>>>
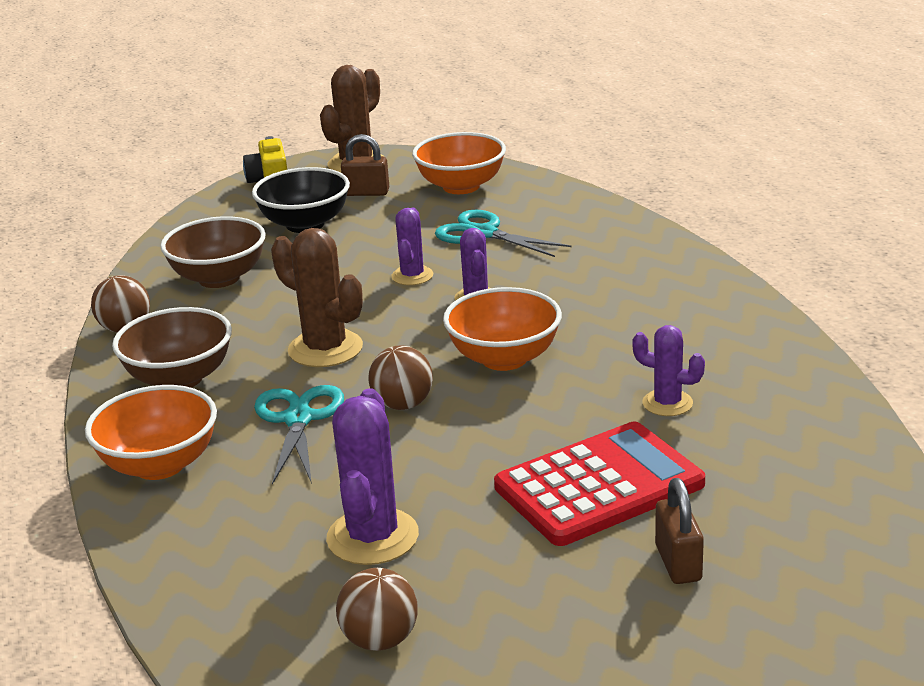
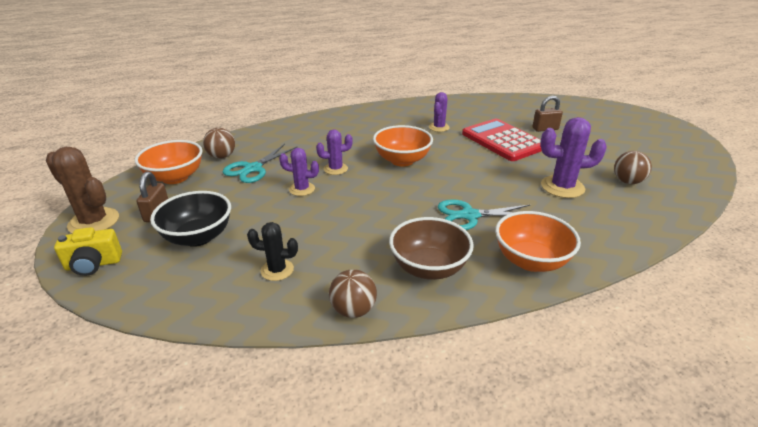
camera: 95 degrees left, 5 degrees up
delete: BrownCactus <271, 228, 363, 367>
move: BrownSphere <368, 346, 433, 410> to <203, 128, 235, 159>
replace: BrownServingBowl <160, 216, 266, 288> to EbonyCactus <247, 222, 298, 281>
<<<
● EXERCISE OBJECTIVE
Reproduce the data above verbatim, minus any images.

● SOLVED EXERCISE
camera: 95 degrees left, 5 degrees up
delete: BrownCactus <271, 228, 363, 367>
move: BrownSphere <368, 346, 433, 410> to <203, 128, 235, 159>
replace: BrownServingBowl <160, 216, 266, 288> to EbonyCactus <247, 222, 298, 281>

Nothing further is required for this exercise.